# EXERCISE DESCRIPTION
Among the entries below, only the lines starting at the one with "grey vase: 6 -> 5" and ending at the one with "pink mushroom: 1 -> 3", both included, are to be printed exactly.

##### DATA IN THIS EXERCISE

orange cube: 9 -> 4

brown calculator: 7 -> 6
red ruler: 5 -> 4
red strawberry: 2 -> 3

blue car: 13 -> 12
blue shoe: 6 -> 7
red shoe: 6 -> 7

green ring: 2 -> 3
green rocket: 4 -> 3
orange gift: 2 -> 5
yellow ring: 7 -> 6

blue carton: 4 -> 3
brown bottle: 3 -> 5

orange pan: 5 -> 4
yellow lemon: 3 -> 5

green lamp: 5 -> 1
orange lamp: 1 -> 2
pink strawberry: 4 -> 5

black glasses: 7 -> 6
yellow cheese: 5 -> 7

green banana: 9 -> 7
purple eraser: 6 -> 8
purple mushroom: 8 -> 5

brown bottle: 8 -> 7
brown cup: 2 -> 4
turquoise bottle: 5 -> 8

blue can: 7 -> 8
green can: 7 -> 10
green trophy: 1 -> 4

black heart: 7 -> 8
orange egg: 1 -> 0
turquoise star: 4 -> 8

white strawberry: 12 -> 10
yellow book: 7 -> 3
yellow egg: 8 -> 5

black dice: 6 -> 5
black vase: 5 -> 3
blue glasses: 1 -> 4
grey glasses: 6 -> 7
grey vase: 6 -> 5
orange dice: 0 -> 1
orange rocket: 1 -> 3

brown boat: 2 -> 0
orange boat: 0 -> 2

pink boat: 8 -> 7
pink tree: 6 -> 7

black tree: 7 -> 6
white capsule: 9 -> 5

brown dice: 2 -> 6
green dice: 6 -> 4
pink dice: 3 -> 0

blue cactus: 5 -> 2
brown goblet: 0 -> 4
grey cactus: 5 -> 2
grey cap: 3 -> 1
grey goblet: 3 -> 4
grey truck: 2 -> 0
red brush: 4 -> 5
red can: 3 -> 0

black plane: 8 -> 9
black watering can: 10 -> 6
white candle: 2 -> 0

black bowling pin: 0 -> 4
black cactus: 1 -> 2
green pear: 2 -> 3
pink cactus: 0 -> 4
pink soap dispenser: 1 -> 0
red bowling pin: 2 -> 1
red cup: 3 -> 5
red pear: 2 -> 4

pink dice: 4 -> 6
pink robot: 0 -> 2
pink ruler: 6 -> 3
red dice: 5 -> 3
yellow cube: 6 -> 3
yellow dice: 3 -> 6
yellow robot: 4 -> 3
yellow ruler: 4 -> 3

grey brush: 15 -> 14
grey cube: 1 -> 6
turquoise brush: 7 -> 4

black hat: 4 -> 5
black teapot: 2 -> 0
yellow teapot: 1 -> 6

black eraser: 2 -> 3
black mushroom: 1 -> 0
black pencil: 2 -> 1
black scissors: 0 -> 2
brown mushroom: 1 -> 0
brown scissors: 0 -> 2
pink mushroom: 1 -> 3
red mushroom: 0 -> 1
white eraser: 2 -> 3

##########

# RESULT OF THIS TASK
grey vase: 6 -> 5
orange dice: 0 -> 1
orange rocket: 1 -> 3

brown boat: 2 -> 0
orange boat: 0 -> 2

pink boat: 8 -> 7
pink tree: 6 -> 7

black tree: 7 -> 6
white capsule: 9 -> 5

brown dice: 2 -> 6
green dice: 6 -> 4
pink dice: 3 -> 0

blue cactus: 5 -> 2
brown goblet: 0 -> 4
grey cactus: 5 -> 2
grey cap: 3 -> 1
grey goblet: 3 -> 4
grey truck: 2 -> 0
red brush: 4 -> 5
red can: 3 -> 0

black plane: 8 -> 9
black watering can: 10 -> 6
white candle: 2 -> 0

black bowling pin: 0 -> 4
black cactus: 1 -> 2
green pear: 2 -> 3
pink cactus: 0 -> 4
pink soap dispenser: 1 -> 0
red bowling pin: 2 -> 1
red cup: 3 -> 5
red pear: 2 -> 4

pink dice: 4 -> 6
pink robot: 0 -> 2
pink ruler: 6 -> 3
red dice: 5 -> 3
yellow cube: 6 -> 3
yellow dice: 3 -> 6
yellow robot: 4 -> 3
yellow ruler: 4 -> 3

grey brush: 15 -> 14
grey cube: 1 -> 6
turquoise brush: 7 -> 4

black hat: 4 -> 5
black teapot: 2 -> 0
yellow teapot: 1 -> 6

black eraser: 2 -> 3
black mushroom: 1 -> 0
black pencil: 2 -> 1
black scissors: 0 -> 2
brown mushroom: 1 -> 0
brown scissors: 0 -> 2
pink mushroom: 1 -> 3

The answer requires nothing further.